» ENTRIES

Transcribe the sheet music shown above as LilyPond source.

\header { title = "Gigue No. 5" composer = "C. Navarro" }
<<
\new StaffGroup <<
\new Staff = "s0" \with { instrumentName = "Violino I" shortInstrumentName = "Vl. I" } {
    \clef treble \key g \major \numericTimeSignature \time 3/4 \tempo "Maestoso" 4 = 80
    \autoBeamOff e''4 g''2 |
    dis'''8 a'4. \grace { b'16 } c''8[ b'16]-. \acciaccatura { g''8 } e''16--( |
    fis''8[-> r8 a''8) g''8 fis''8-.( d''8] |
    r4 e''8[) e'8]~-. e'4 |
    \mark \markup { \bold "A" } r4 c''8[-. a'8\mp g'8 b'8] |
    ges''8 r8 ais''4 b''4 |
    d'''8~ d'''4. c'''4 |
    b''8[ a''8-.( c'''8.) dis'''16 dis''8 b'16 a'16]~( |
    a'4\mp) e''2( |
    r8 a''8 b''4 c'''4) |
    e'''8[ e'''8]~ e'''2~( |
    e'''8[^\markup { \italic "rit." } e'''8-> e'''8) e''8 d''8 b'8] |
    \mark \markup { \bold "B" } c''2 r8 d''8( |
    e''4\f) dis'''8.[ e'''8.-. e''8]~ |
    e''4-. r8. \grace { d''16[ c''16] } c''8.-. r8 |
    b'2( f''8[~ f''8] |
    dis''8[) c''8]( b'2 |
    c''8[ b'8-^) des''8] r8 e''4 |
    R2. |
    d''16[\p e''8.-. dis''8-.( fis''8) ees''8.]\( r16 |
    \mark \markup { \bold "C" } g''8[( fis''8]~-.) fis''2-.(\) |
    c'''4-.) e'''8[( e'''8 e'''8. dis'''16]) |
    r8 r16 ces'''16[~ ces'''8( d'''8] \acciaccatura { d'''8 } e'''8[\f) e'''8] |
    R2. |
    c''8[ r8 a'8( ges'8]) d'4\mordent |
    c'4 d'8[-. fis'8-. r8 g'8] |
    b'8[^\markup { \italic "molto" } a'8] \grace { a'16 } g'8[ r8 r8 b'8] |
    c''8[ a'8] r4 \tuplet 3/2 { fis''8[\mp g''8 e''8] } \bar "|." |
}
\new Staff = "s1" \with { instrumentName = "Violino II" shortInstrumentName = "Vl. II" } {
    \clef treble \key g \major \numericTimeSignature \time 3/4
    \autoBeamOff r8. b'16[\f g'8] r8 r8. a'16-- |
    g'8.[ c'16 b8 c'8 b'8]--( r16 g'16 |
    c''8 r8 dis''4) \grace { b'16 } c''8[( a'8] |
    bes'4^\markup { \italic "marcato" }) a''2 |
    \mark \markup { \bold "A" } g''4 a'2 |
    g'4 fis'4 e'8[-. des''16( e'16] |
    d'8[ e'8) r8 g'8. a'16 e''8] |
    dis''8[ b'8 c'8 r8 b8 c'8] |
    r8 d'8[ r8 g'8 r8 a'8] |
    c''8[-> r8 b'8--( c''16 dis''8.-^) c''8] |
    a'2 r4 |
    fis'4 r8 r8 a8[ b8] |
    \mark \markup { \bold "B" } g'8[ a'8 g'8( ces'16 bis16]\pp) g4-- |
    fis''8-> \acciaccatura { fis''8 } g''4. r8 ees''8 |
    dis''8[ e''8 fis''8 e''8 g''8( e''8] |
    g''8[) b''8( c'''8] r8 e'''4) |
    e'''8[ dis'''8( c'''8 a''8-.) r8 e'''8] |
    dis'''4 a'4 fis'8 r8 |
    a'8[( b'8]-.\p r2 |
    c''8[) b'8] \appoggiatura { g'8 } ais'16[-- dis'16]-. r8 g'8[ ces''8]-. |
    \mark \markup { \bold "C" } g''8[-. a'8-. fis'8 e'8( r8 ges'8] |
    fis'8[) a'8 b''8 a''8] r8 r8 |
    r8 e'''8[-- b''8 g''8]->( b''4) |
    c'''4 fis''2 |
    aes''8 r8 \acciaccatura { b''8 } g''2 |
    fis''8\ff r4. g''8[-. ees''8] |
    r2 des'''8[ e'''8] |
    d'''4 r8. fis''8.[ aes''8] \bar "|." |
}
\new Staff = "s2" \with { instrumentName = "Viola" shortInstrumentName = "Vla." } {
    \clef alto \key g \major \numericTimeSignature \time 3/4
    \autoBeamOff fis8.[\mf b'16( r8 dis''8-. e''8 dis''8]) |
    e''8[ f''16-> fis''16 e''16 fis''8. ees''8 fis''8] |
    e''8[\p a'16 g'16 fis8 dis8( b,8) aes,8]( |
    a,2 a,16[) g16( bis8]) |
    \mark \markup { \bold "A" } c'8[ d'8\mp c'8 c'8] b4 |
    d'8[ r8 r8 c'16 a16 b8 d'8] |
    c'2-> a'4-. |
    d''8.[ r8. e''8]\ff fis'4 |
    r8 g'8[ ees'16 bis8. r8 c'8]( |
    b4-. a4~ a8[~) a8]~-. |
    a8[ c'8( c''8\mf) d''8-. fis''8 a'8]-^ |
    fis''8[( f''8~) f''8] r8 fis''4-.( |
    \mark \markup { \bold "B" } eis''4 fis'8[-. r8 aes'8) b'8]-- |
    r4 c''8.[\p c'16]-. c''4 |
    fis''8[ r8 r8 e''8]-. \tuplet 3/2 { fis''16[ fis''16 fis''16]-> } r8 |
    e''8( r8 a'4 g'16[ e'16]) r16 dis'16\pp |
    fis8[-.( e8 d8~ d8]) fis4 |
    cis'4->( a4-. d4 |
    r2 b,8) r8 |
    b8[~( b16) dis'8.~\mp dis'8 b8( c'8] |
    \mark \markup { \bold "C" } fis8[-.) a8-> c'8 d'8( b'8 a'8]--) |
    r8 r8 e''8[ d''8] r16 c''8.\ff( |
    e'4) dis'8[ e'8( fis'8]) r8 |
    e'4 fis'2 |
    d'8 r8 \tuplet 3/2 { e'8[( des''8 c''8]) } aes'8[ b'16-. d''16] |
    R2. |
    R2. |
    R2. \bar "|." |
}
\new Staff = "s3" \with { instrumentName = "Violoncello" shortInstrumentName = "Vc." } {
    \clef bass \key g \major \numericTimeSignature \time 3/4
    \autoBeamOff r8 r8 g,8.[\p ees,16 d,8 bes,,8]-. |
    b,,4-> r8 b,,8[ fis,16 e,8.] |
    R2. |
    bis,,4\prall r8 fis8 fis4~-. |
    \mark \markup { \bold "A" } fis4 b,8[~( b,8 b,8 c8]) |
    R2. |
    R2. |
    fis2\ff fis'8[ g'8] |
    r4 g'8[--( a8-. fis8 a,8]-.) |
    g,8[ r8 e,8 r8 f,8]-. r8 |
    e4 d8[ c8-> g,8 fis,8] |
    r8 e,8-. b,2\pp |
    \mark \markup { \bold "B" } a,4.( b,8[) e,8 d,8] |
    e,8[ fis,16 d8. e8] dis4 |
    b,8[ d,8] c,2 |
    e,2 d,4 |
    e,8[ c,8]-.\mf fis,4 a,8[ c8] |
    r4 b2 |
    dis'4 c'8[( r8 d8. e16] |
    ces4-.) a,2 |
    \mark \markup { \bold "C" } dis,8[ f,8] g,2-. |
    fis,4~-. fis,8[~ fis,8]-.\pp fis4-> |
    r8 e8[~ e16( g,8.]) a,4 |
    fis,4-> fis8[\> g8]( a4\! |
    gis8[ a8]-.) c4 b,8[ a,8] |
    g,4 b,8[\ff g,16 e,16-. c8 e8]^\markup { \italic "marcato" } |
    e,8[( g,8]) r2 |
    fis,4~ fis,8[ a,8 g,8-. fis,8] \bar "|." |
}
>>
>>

» PROMPT
Report every line of the listing that contains the string "clef".

» TASK OUTPUT
    \clef treble \key g \major \numericTimeSignature \time 3/4 \tempo "Maestoso" 4 = 80
    \clef treble \key g \major \numericTimeSignature \time 3/4
    \clef alto \key g \major \numericTimeSignature \time 3/4
    \clef bass \key g \major \numericTimeSignature \time 3/4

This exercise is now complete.